## Instruction
Report every line of the material that contains the string "kern", copying each such line in full.

Source data
-------
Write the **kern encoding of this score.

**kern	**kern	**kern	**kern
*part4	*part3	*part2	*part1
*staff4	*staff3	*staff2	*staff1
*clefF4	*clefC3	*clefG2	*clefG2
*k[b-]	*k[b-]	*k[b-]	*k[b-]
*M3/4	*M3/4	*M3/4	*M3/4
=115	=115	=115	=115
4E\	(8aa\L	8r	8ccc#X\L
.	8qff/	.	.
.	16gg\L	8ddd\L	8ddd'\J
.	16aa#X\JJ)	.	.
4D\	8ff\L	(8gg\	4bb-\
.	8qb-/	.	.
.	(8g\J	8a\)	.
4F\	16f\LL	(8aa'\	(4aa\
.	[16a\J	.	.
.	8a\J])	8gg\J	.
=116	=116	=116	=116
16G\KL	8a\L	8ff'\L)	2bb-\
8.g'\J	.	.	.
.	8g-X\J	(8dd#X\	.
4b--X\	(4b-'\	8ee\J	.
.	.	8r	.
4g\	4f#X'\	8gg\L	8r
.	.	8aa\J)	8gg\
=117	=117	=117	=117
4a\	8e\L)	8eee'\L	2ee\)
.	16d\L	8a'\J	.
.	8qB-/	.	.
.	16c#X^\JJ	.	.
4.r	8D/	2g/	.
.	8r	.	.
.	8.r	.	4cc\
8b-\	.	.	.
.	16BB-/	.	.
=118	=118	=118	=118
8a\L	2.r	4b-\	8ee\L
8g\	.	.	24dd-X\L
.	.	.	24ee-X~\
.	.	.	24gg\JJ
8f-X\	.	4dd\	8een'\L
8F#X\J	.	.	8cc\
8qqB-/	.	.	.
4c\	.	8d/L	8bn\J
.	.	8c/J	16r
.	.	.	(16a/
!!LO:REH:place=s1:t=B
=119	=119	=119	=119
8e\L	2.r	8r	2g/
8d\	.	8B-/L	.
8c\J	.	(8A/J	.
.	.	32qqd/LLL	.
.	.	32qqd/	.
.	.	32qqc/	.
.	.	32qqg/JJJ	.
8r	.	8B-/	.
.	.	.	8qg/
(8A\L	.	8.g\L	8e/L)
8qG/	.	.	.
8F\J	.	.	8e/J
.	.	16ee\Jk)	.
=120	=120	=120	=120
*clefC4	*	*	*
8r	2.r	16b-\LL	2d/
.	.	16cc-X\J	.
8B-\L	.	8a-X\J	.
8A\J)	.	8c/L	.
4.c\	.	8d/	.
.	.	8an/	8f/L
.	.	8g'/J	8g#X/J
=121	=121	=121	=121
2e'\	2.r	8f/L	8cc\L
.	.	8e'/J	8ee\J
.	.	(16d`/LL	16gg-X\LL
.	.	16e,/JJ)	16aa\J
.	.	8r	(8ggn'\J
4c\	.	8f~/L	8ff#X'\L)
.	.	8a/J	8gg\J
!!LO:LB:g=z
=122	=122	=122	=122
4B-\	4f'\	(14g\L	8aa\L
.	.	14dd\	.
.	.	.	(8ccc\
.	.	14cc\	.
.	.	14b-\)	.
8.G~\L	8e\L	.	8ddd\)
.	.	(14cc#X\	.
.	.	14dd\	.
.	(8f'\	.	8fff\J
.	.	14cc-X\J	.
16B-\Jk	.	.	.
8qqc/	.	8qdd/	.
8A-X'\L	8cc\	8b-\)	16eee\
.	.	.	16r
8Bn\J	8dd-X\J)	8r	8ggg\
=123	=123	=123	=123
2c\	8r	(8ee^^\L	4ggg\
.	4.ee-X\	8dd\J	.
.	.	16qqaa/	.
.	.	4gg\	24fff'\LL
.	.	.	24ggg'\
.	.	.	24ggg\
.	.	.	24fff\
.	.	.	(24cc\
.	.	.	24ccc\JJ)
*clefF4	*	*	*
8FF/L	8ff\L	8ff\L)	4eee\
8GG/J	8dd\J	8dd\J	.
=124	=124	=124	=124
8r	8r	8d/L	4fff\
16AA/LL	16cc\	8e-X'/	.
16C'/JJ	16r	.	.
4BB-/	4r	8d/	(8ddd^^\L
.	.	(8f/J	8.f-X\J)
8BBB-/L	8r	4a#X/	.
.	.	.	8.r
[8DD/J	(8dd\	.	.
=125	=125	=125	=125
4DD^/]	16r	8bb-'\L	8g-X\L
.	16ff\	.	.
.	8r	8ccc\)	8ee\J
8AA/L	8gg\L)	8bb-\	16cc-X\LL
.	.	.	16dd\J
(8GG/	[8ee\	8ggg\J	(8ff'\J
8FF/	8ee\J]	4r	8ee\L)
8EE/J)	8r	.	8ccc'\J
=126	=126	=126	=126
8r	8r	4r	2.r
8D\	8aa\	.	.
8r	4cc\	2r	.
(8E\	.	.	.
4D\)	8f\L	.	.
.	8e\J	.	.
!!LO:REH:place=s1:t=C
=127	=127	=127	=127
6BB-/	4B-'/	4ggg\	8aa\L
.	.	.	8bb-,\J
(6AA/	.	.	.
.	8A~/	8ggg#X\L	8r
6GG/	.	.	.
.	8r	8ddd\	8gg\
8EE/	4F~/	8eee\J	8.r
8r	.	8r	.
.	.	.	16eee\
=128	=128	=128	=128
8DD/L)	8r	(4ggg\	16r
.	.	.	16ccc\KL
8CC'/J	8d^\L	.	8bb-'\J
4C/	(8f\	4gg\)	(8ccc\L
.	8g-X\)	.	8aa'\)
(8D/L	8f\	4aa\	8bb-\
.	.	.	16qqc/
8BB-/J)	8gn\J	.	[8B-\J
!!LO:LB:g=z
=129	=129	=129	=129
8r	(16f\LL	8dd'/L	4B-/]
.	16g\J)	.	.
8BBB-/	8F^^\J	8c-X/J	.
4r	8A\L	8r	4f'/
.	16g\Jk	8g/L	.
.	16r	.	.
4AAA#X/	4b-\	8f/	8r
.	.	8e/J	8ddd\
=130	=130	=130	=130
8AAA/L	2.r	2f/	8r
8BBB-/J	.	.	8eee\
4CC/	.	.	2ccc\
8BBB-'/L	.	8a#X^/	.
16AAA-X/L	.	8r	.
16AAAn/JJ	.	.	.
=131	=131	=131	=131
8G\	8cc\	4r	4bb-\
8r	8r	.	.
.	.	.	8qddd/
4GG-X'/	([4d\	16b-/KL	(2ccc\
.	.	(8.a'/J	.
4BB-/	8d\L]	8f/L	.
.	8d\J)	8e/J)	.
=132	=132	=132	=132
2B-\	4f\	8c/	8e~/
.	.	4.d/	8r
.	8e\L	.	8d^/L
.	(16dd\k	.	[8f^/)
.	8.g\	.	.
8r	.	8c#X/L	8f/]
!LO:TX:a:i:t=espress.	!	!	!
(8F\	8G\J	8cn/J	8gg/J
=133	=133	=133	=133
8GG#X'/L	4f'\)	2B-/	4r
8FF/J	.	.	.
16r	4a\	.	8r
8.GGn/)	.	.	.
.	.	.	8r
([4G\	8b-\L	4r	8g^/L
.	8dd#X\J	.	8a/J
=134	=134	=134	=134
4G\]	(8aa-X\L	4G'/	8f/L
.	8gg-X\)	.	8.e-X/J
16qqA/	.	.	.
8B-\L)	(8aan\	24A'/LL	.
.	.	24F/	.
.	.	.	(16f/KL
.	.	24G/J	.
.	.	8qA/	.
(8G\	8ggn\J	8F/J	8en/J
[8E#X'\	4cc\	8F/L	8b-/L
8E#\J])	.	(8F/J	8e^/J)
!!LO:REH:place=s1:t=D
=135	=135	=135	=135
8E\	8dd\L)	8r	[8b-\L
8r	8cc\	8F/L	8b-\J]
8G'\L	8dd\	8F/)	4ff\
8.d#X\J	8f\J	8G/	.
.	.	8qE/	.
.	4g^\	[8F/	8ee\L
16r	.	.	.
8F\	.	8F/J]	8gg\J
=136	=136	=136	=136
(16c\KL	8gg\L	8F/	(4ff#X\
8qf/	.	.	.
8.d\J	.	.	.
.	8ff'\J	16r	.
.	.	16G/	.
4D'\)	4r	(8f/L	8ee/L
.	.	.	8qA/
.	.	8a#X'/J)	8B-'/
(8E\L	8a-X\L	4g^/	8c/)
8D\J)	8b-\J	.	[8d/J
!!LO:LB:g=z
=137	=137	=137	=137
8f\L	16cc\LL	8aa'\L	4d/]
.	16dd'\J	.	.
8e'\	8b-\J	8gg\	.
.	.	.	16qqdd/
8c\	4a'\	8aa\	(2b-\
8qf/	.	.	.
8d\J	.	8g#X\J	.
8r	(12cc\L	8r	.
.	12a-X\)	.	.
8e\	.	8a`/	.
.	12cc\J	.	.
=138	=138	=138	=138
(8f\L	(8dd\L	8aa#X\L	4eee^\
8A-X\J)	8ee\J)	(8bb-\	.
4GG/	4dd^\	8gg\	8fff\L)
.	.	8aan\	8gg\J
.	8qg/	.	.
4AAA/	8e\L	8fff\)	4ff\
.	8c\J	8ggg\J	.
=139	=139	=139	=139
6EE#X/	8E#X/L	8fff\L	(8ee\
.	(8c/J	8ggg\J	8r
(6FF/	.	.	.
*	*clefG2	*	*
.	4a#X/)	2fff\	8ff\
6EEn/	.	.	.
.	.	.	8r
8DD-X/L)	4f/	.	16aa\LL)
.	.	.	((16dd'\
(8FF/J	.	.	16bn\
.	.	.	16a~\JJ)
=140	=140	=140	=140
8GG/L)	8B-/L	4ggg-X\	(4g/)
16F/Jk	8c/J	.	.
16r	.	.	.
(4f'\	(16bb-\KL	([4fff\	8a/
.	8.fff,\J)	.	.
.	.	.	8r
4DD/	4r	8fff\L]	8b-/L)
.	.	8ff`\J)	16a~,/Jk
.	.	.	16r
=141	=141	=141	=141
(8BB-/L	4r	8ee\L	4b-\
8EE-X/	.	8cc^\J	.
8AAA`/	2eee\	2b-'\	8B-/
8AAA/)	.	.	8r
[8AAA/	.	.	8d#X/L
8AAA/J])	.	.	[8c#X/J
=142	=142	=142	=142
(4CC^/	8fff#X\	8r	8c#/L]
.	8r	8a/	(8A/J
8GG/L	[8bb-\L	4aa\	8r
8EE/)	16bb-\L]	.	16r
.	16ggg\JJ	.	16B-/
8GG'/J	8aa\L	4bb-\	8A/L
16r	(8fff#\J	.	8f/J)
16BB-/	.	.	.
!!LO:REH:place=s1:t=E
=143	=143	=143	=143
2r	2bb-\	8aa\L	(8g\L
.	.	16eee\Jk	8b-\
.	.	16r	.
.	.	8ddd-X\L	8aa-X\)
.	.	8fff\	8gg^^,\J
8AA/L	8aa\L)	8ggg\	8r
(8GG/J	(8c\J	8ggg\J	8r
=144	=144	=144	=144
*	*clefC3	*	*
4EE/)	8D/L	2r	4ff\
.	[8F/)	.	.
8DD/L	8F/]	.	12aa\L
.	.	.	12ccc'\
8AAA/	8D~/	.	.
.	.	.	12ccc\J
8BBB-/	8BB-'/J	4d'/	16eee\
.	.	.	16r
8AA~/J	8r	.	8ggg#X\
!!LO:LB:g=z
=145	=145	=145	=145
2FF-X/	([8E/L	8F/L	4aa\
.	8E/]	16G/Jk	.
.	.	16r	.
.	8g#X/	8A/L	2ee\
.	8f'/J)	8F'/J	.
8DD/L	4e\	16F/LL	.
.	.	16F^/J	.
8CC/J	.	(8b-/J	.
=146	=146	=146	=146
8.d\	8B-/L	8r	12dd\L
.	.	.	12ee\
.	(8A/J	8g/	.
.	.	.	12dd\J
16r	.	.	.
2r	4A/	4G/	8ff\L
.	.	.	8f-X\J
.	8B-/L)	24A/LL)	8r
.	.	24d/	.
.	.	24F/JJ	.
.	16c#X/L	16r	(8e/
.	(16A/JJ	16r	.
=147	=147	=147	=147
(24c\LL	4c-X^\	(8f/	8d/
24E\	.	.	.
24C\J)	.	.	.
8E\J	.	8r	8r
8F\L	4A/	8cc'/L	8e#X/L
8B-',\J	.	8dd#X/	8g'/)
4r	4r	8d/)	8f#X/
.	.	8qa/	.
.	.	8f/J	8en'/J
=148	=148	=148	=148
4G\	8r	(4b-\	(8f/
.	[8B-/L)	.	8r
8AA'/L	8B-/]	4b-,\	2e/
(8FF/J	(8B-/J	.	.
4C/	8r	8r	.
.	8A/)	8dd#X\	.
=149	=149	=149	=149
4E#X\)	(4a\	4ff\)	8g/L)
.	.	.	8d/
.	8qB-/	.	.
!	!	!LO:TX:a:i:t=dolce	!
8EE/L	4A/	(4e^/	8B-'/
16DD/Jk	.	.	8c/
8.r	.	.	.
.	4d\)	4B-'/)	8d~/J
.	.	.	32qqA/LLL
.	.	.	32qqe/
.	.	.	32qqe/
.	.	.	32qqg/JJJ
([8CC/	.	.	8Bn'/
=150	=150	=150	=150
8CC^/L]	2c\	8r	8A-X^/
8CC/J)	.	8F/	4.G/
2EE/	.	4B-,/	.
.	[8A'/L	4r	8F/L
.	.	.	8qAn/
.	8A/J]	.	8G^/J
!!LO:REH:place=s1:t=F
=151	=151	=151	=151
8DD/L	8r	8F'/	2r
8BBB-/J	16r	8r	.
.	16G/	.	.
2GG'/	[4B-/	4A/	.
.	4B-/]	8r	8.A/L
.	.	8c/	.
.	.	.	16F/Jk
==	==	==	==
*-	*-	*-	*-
-------
## Exercise solution
Write the **kern encoding of this score.
**kern	**kern	**kern	**kern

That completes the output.